Exercise input Start Marker
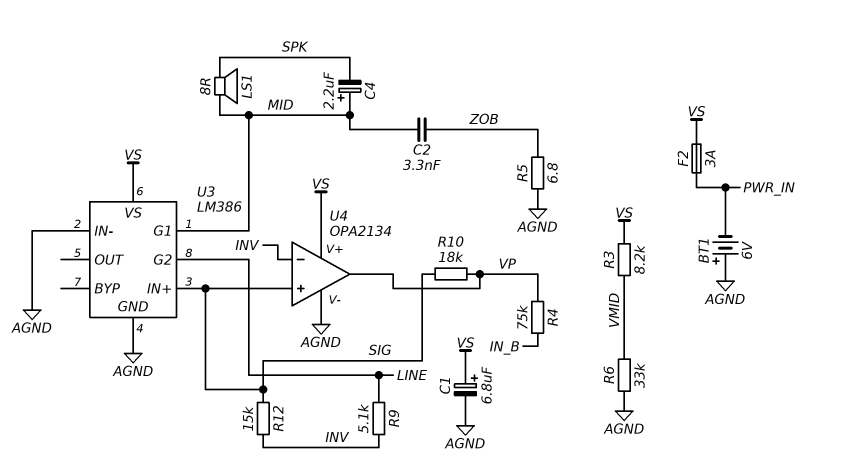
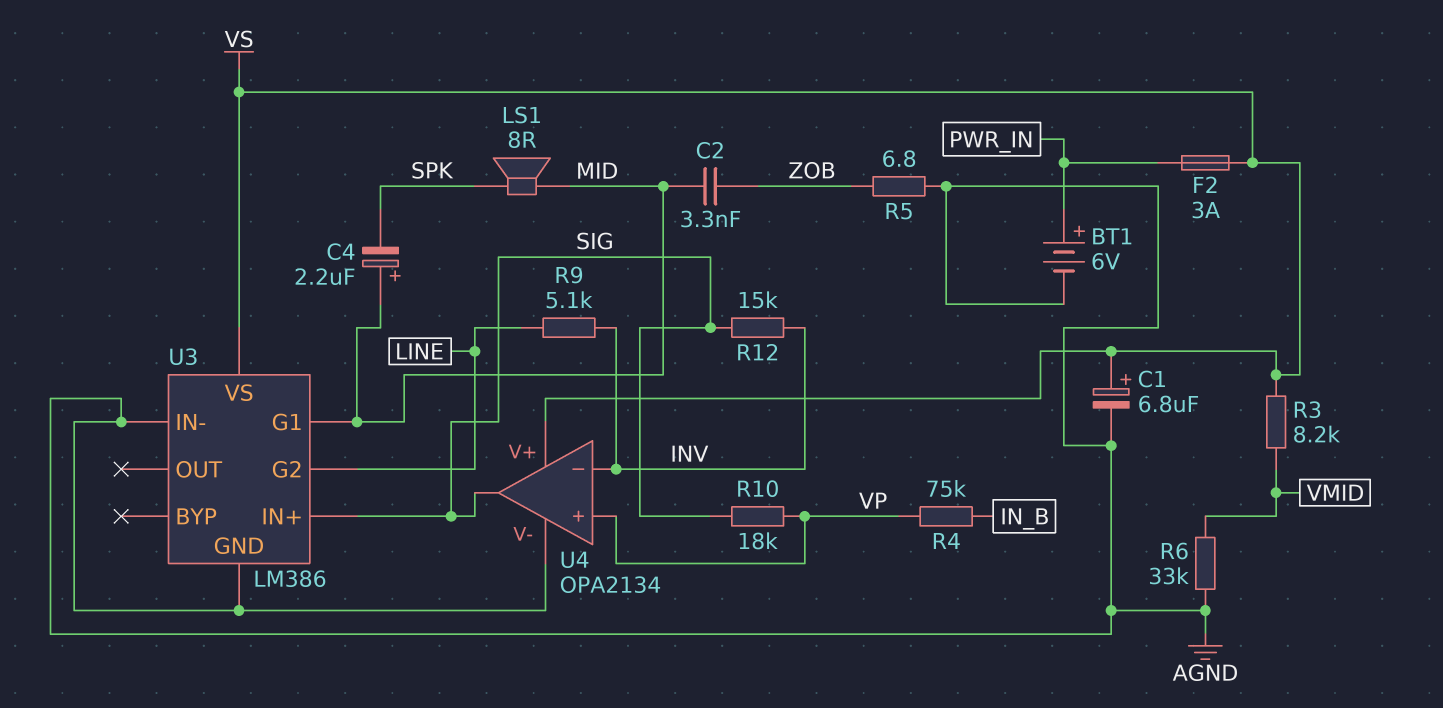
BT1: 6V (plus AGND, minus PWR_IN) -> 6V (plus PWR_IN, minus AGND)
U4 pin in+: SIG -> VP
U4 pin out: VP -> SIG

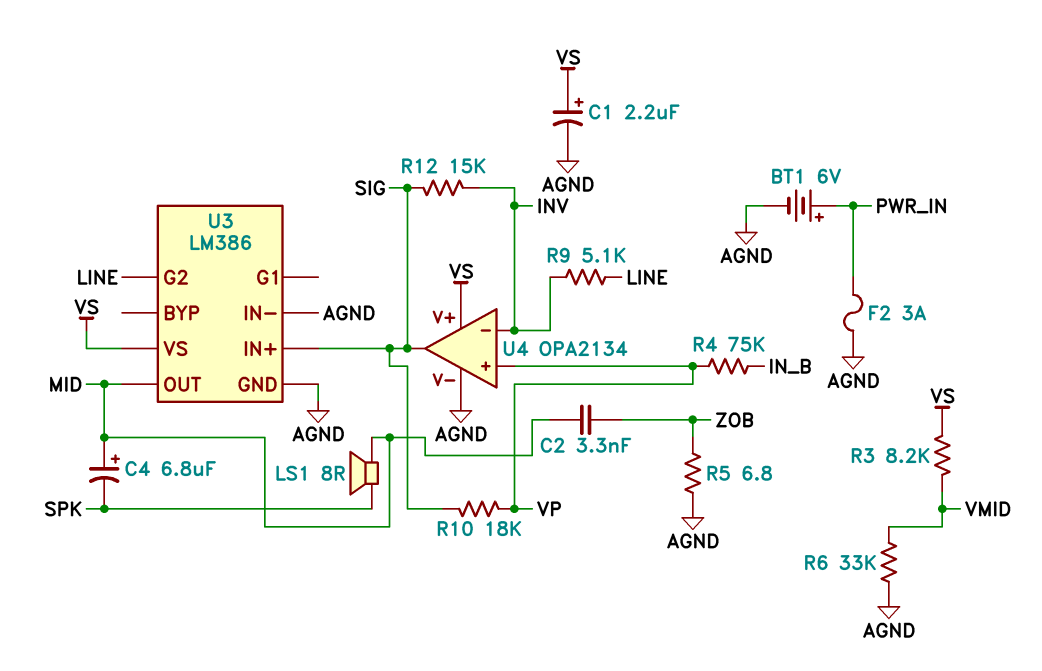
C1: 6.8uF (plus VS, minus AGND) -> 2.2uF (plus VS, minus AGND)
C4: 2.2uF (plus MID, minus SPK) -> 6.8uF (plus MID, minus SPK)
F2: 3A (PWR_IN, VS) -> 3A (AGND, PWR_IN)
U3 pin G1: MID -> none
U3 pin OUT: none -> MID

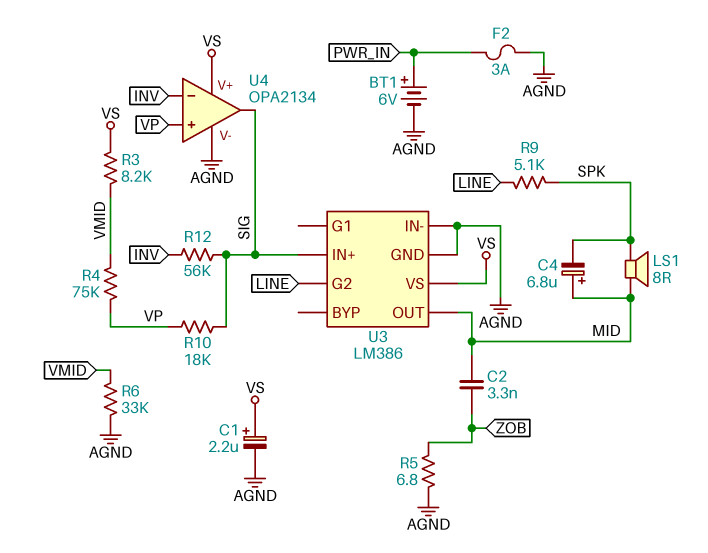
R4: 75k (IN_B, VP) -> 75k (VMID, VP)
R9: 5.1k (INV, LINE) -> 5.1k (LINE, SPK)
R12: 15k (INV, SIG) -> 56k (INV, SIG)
Exercise input End Marker
Exercise input Start Marker
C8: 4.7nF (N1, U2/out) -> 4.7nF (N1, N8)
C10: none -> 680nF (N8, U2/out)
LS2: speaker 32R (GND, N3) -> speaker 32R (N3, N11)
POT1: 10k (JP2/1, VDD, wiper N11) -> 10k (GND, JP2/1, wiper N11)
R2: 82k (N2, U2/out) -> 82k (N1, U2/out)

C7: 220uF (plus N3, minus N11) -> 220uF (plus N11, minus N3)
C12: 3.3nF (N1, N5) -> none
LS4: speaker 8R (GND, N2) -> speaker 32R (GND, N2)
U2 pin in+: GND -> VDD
Exercise input End Marker
Exercise input Start Marker
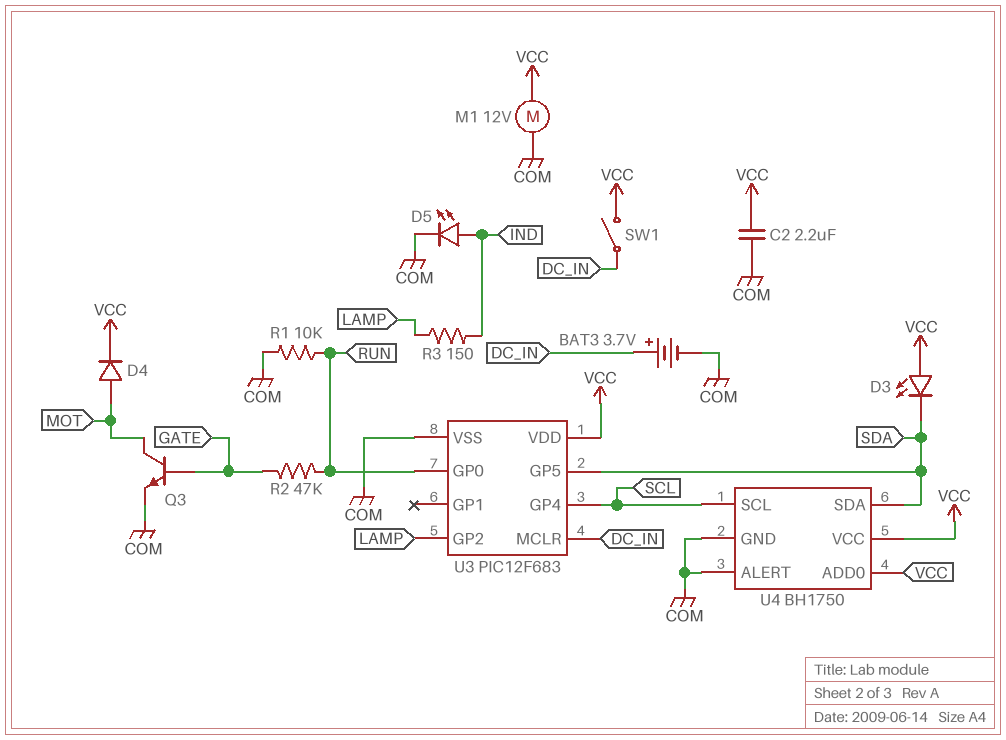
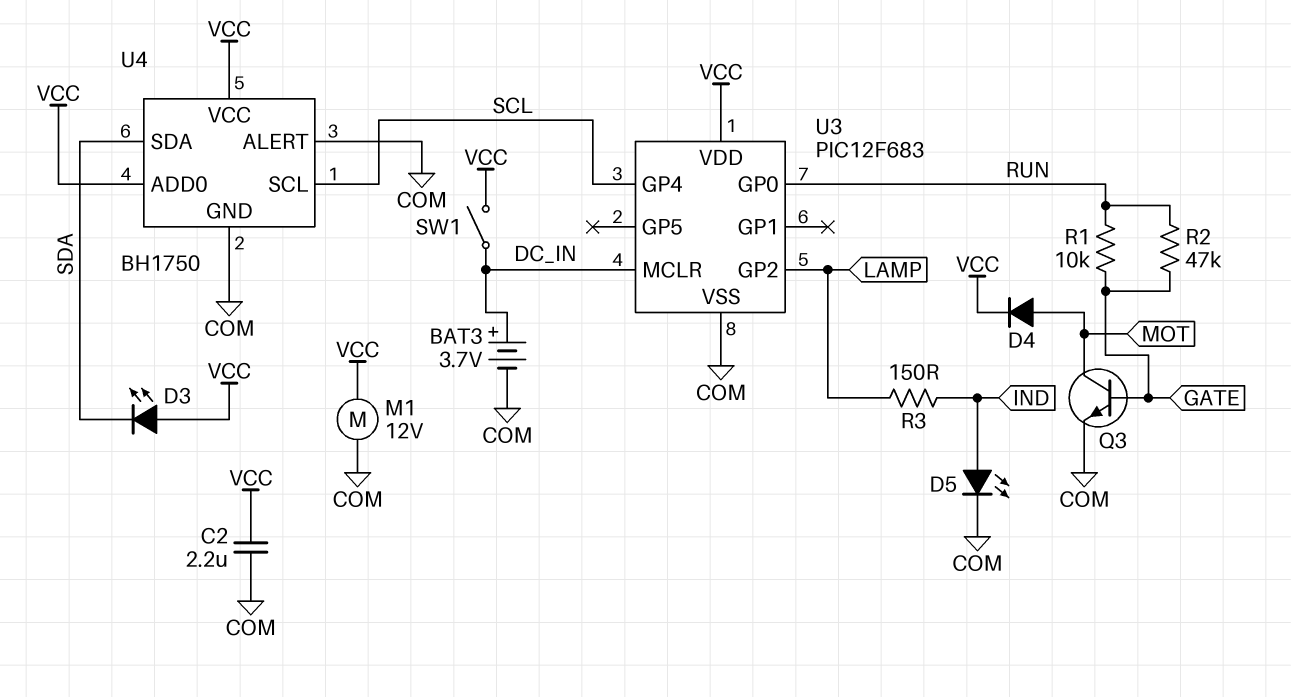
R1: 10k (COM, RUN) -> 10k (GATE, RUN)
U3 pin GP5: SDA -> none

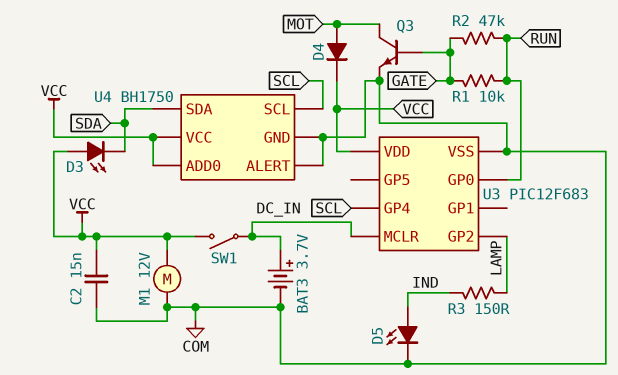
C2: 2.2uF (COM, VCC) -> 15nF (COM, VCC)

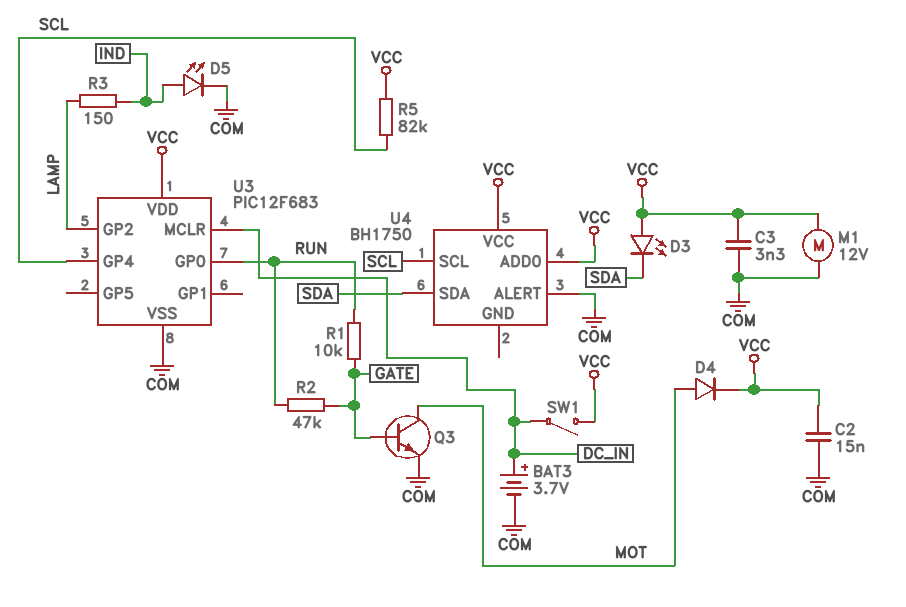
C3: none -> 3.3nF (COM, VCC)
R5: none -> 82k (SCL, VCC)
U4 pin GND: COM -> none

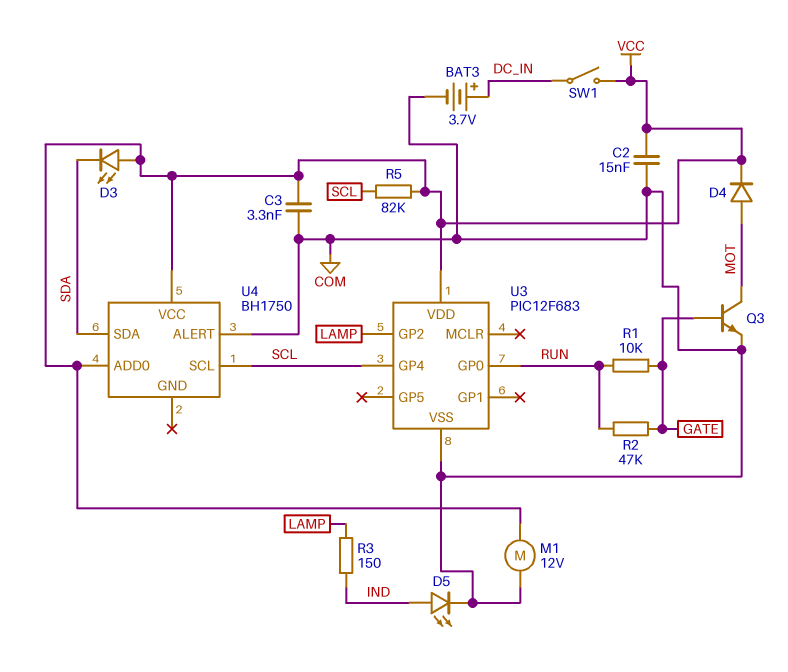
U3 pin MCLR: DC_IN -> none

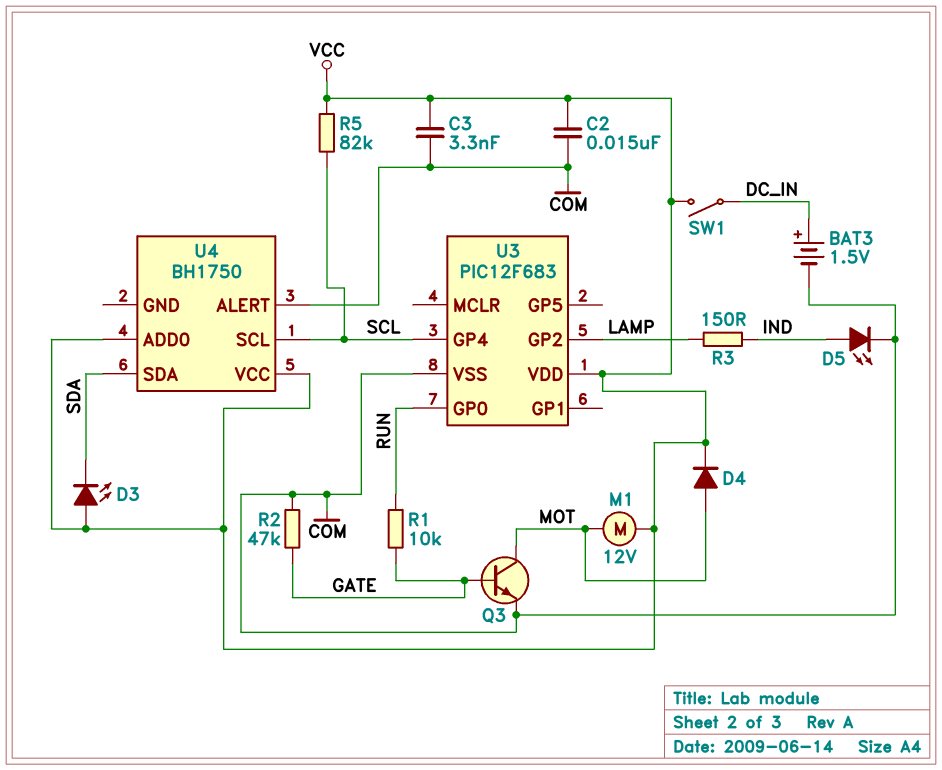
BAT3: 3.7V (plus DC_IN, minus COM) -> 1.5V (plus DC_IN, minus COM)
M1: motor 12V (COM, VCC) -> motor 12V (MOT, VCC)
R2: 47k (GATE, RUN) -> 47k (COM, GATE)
Exercise input End Marker
__What is being asked__
Every line above from the line with "C10: none -> 680nF (N8, U2/out)" to the line with "C12: 3.3nF (N1, N5) -> none", both included, must be reproduced exactly, and no other line may appear.

__Solution below__
C10: none -> 680nF (N8, U2/out)
LS2: speaker 32R (GND, N3) -> speaker 32R (N3, N11)
POT1: 10k (JP2/1, VDD, wiper N11) -> 10k (GND, JP2/1, wiper N11)
R2: 82k (N2, U2/out) -> 82k (N1, U2/out)

C7: 220uF (plus N3, minus N11) -> 220uF (plus N11, minus N3)
C12: 3.3nF (N1, N5) -> none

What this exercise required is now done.